TASK DIRECTIONS> Restate the records that follow word for word. Omit the images.

Scene change data:
┏━━
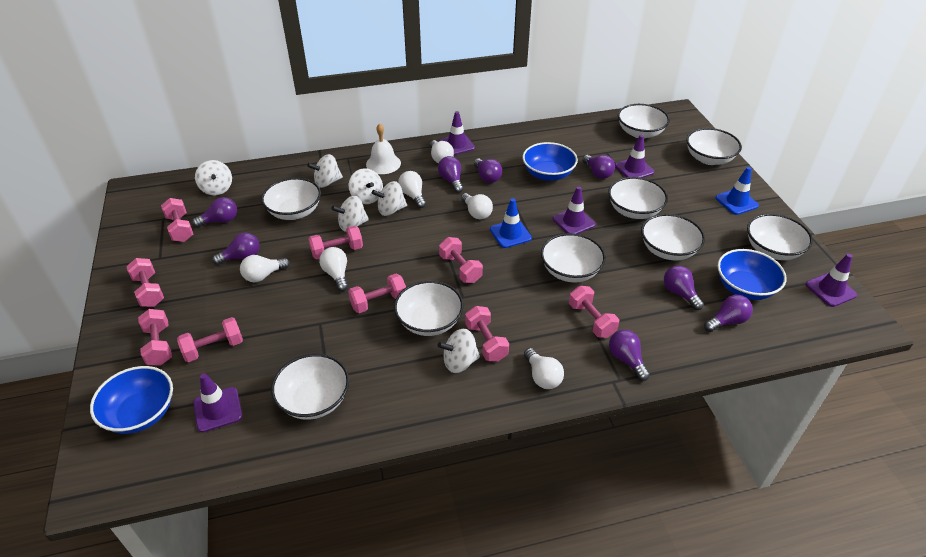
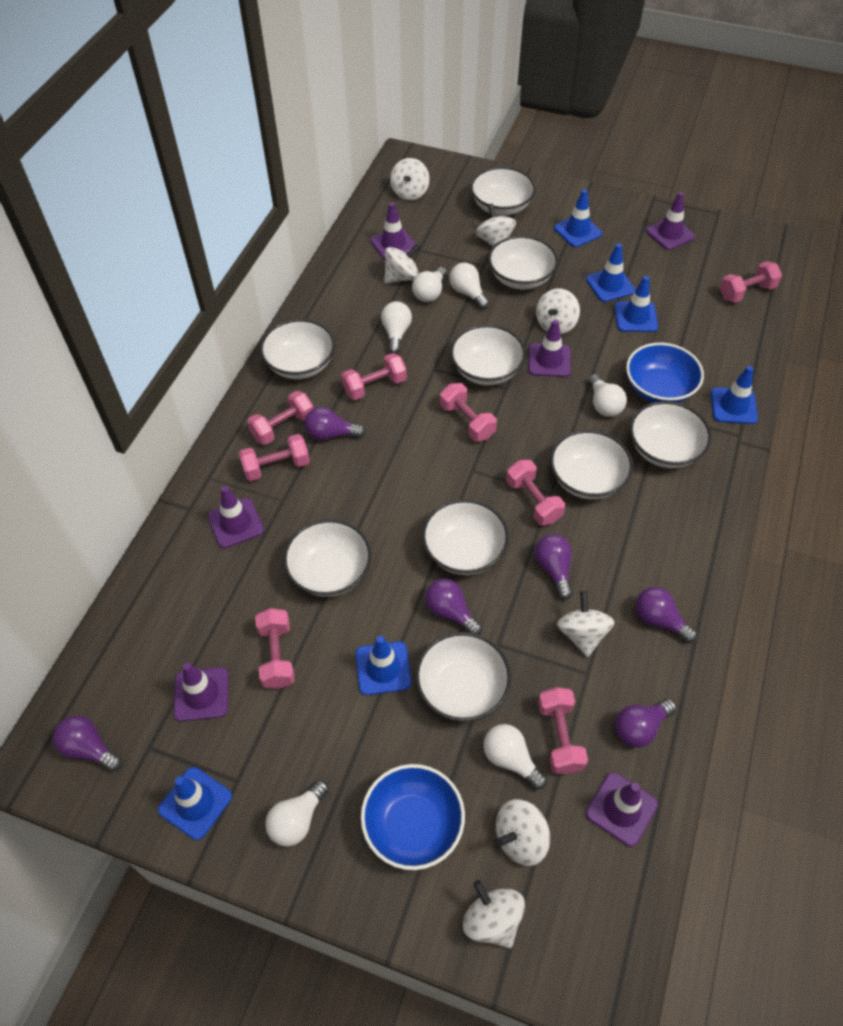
blue bowl: 3 -> 2
blue traffic cone: 2 -> 6
pink dumbbell: 9 -> 8
purple light bulb: 8 -> 6
purple traffic cone: 5 -> 6
white bell: 1 -> 0
white spinning top: 6 -> 7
┗━━
ANSWER TO THE EXERCISE>
blue bowl: 3 -> 2
blue traffic cone: 2 -> 6
pink dumbbell: 9 -> 8
purple light bulb: 8 -> 6
purple traffic cone: 5 -> 6
white bell: 1 -> 0
white spinning top: 6 -> 7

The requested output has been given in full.